(Stored items)

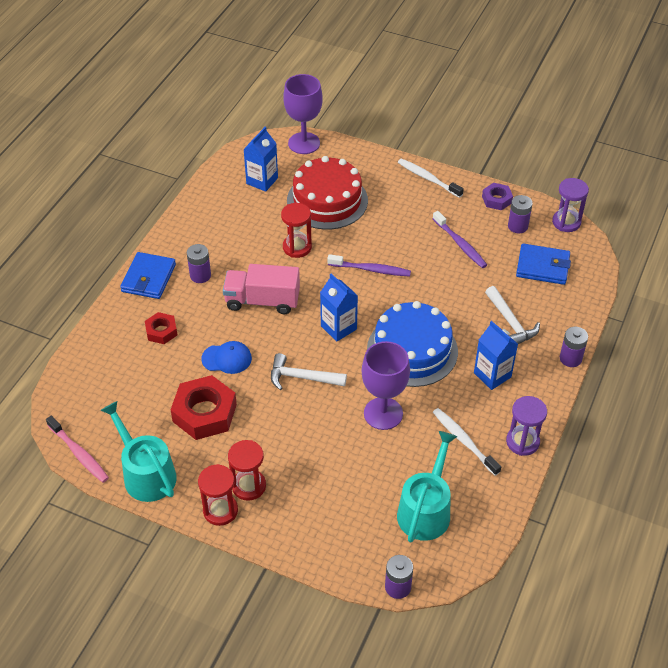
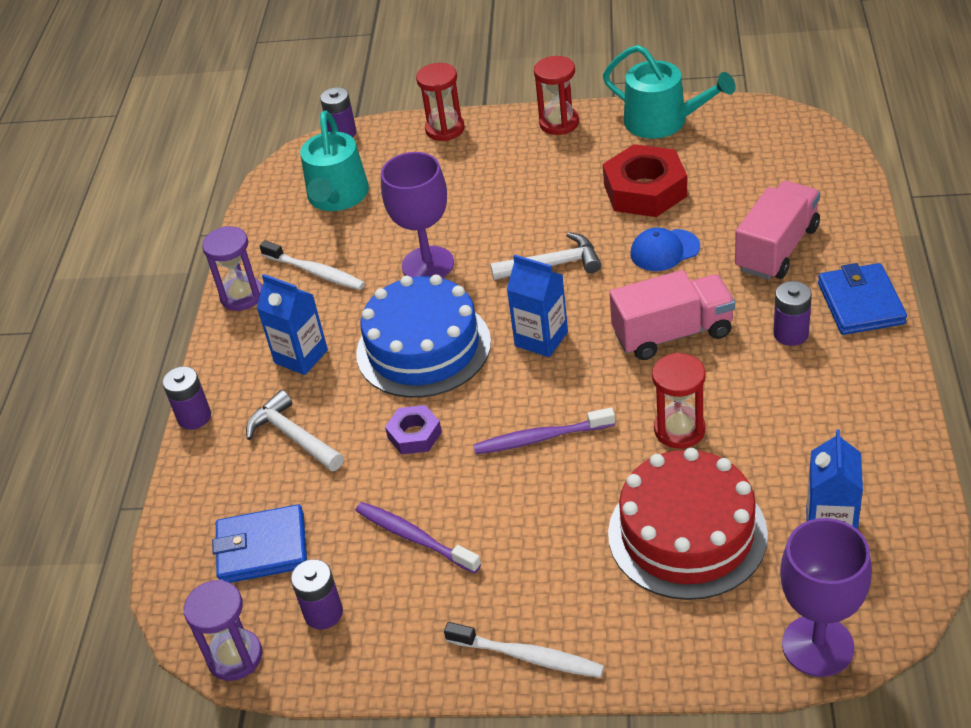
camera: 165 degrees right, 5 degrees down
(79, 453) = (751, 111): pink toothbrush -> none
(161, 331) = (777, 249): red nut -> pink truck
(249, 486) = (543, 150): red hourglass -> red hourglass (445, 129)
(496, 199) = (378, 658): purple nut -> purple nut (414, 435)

## Problem to solve
Please print each entry exactly as given and keep pictures out of it.

## Answer box
camera: 165 degrees right, 5 degrees down
(79, 453) = (751, 111): pink toothbrush -> none
(161, 331) = (777, 249): red nut -> pink truck
(249, 486) = (543, 150): red hourglass -> red hourglass (445, 129)
(496, 199) = (378, 658): purple nut -> purple nut (414, 435)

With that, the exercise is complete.